_HOW TO COMPLETE THIS TASK_
Would you transcribe the listing that follows, character for character, and omit its images?

_LISTED ENTRIES_
*** Block opens ***

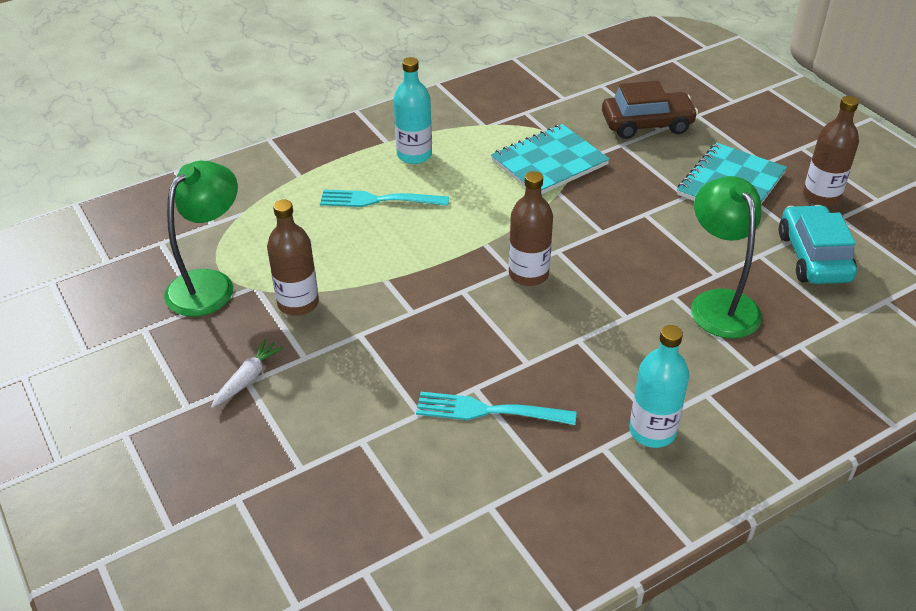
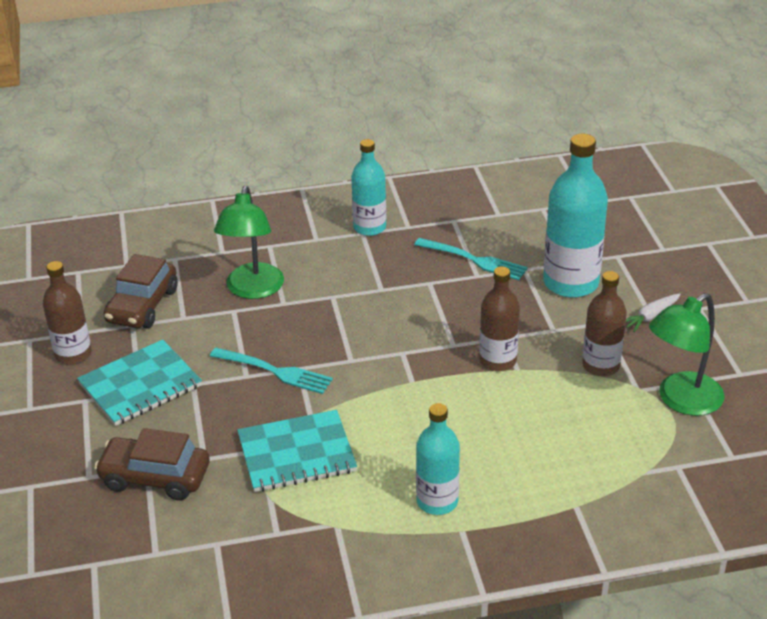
camera: 160 degrees left, 5 degrees down
(354, 405) = (570, 283): none -> turquoise bottle
(379, 200) = (496, 452): turquoise fork -> turquoise fork (274, 371)
(528, 274) = (389, 345): brown bottle -> brown bottle (497, 360)
(813, 257) = (142, 306): turquoise car -> brown car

*** Block closes ***

_YOUR SOLUTION_
camera: 160 degrees left, 5 degrees down
(354, 405) = (570, 283): none -> turquoise bottle
(379, 200) = (496, 452): turquoise fork -> turquoise fork (274, 371)
(528, 274) = (389, 345): brown bottle -> brown bottle (497, 360)
(813, 257) = (142, 306): turquoise car -> brown car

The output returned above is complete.